(Records supplied):
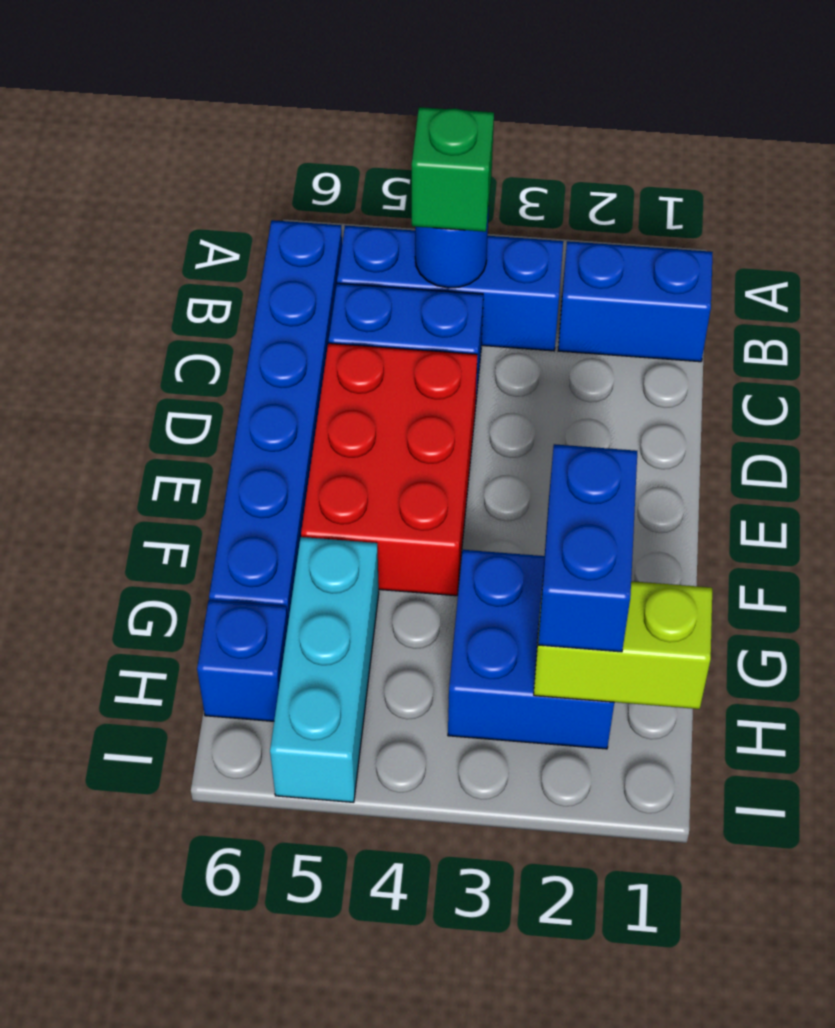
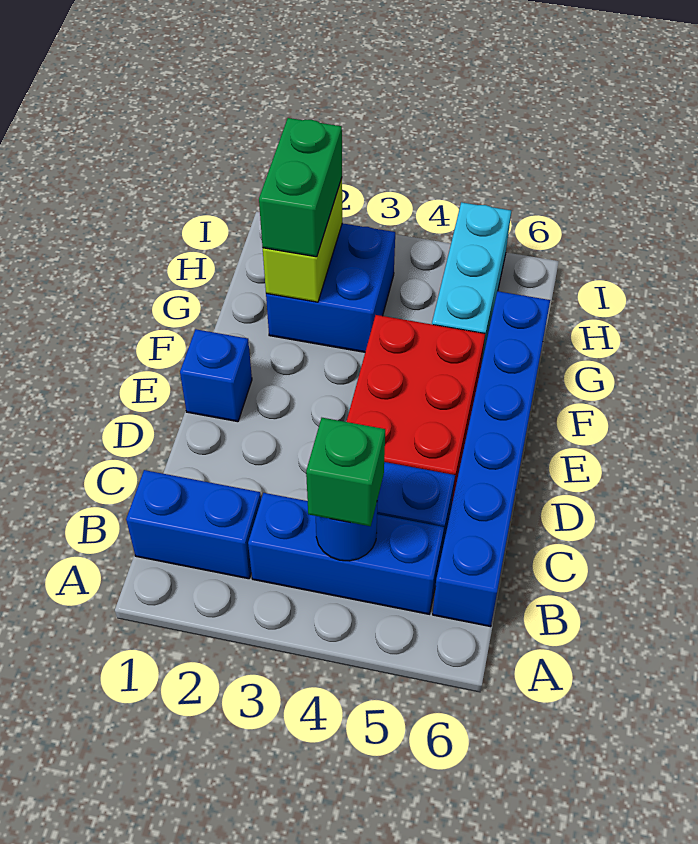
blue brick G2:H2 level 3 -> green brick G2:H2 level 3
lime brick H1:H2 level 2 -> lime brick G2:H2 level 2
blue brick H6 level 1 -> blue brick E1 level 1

* * *

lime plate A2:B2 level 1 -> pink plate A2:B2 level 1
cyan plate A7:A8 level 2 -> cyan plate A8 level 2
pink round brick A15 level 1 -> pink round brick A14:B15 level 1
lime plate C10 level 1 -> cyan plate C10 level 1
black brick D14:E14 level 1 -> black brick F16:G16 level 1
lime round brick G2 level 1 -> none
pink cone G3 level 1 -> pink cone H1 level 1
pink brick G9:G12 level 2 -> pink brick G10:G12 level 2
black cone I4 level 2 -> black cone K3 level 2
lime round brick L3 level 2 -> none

(What is needed):
Print only what lies in the material above starting at the line with "black brick D14:E14" and ending at the line with "lime round brick L3 level 2 -> none", every line exactly as given.

(Answer to this problem):
black brick D14:E14 level 1 -> black brick F16:G16 level 1
lime round brick G2 level 1 -> none
pink cone G3 level 1 -> pink cone H1 level 1
pink brick G9:G12 level 2 -> pink brick G10:G12 level 2
black cone I4 level 2 -> black cone K3 level 2
lime round brick L3 level 2 -> none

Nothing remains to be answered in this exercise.